*About this exercise*. Retype the entries below word for word, leaving out every picture.

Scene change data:
════

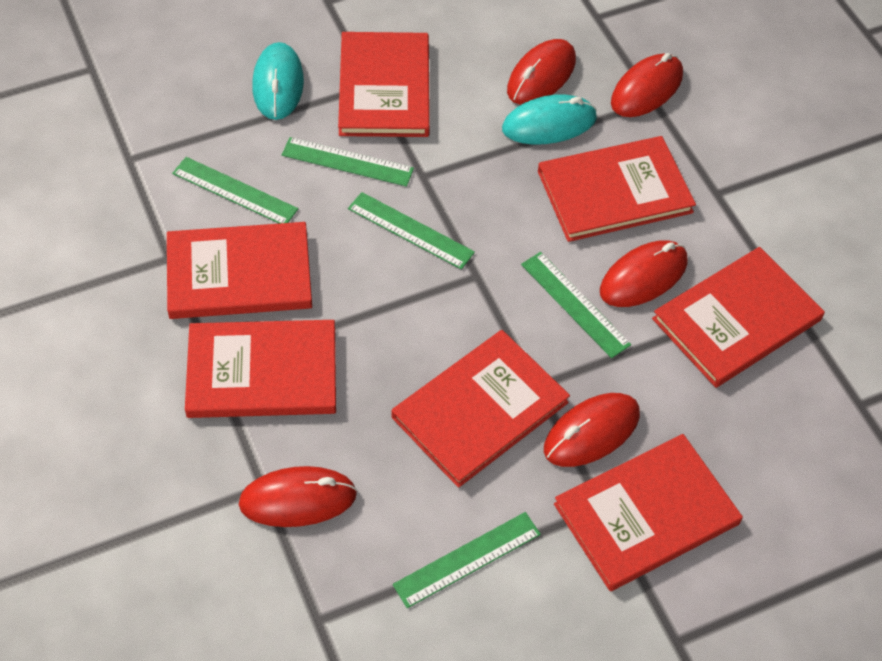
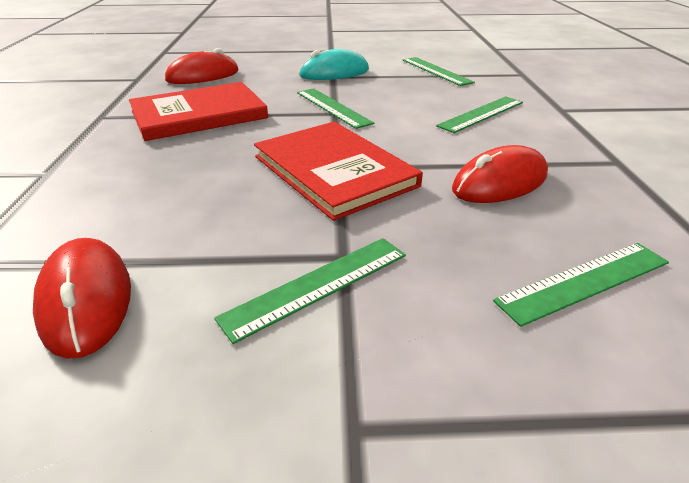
red book: 7 -> 2
red mouse: 5 -> 3
turquoise mouse: 2 -> 1

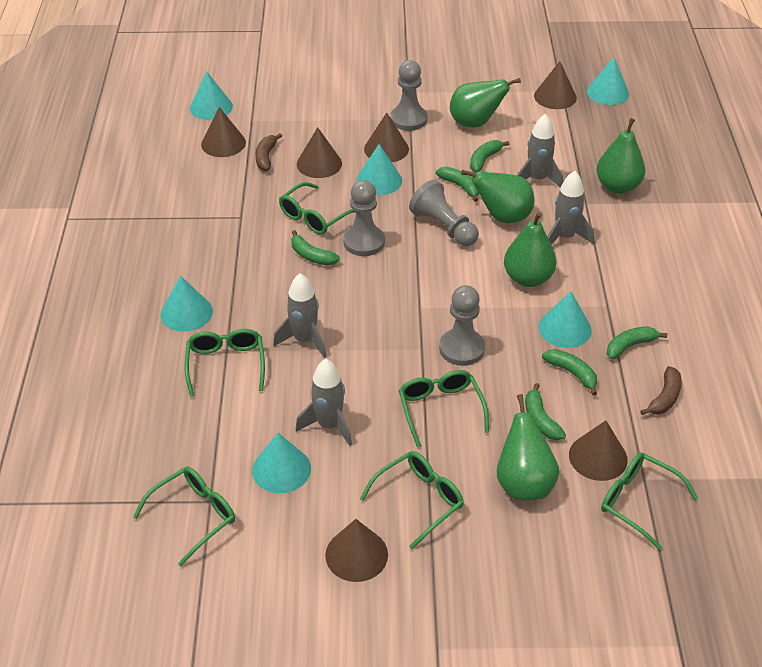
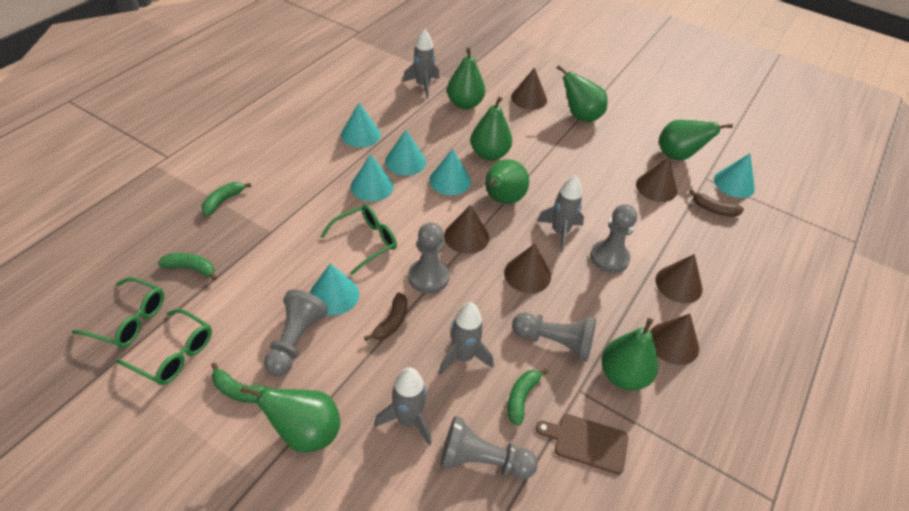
brown cutting board: 0 -> 1
green banana: 6 -> 4
green glasses: 6 -> 3
green pear: 5 -> 7
grey pawn: 4 -> 5

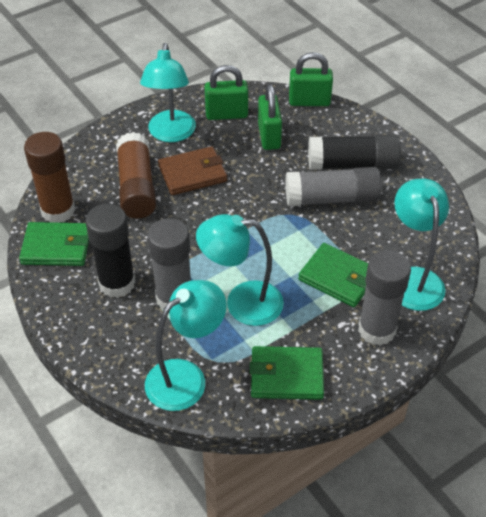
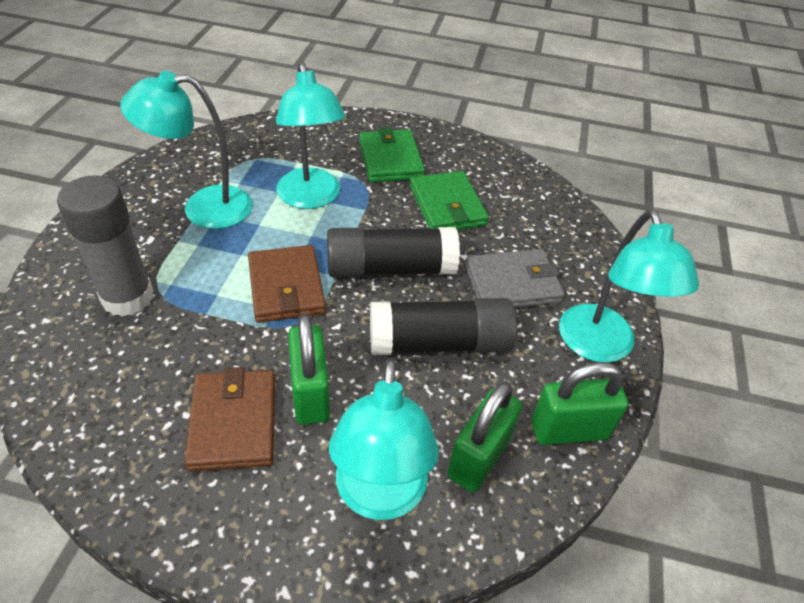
brown glue stick: 2 -> 0
brown wallet: 1 -> 2
green wallet: 3 -> 2
grey glue stick: 3 -> 1
grey wallet: 0 -> 1

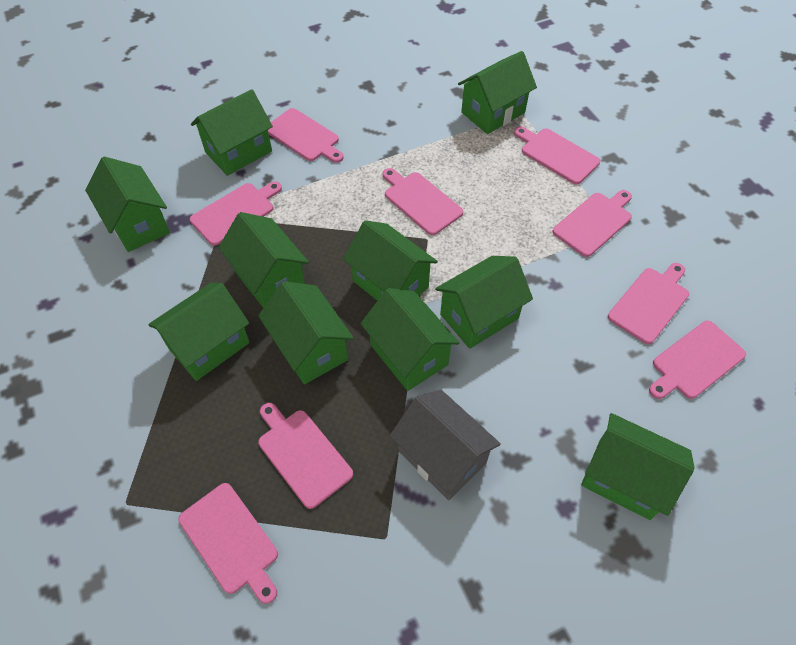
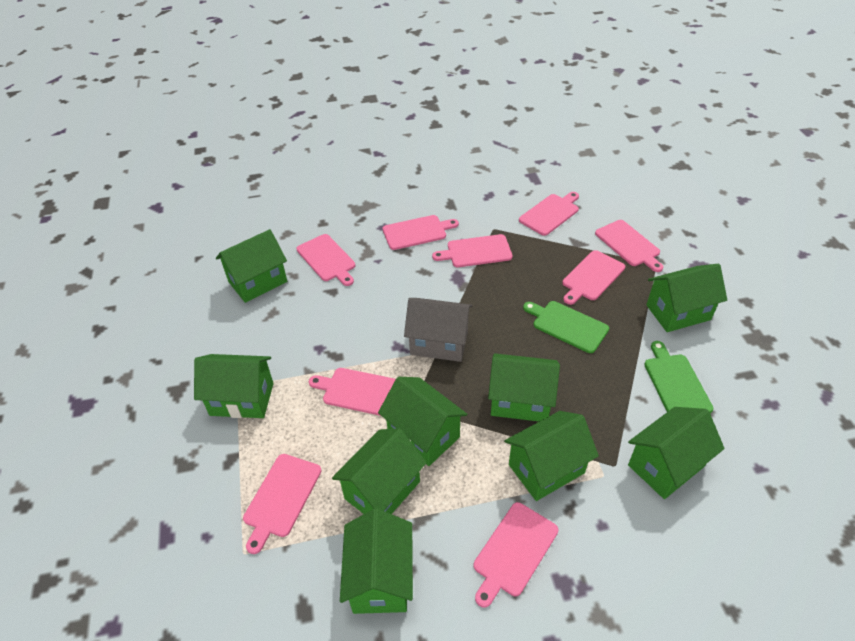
green cutting board: 0 -> 2
green house: 10 -> 9

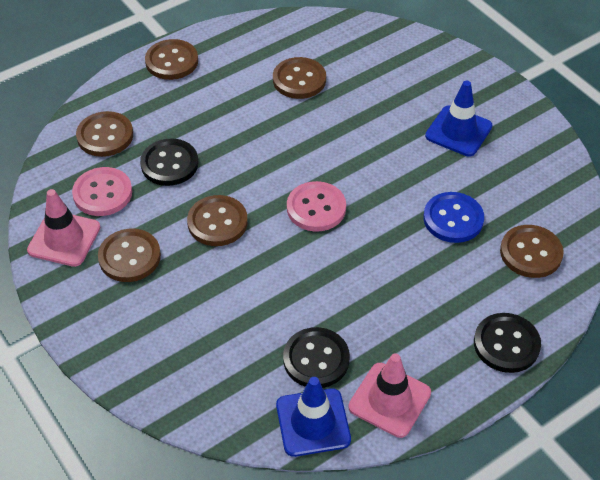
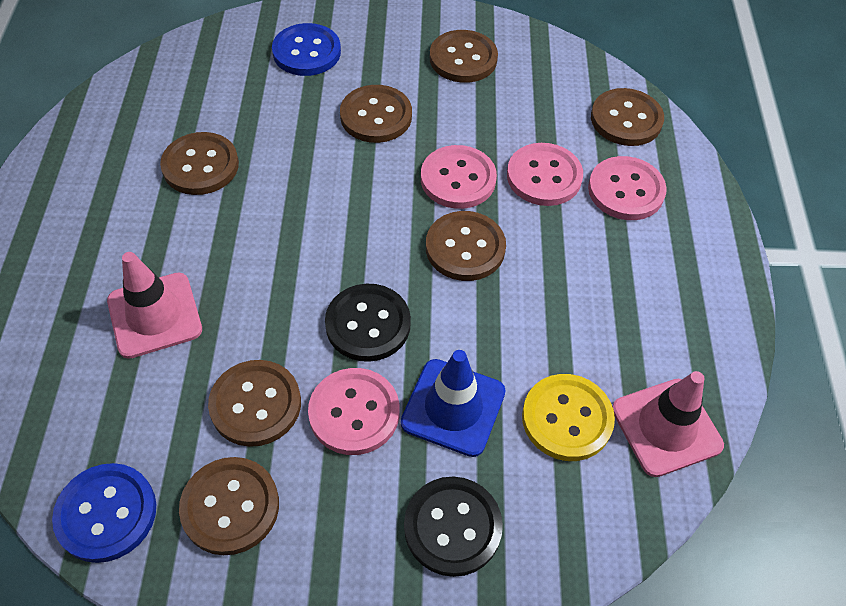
black button: 3 -> 2
blue button: 1 -> 2
blue traffic cone: 2 -> 1
brown button: 6 -> 7
pink button: 2 -> 4
yellow button: 0 -> 1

════

*Exercise solution*.
red book: 7 -> 2
red mouse: 5 -> 3
turquoise mouse: 2 -> 1

brown cutting board: 0 -> 1
green banana: 6 -> 4
green glasses: 6 -> 3
green pear: 5 -> 7
grey pawn: 4 -> 5

brown glue stick: 2 -> 0
brown wallet: 1 -> 2
green wallet: 3 -> 2
grey glue stick: 3 -> 1
grey wallet: 0 -> 1

green cutting board: 0 -> 2
green house: 10 -> 9

black button: 3 -> 2
blue button: 1 -> 2
blue traffic cone: 2 -> 1
brown button: 6 -> 7
pink button: 2 -> 4
yellow button: 0 -> 1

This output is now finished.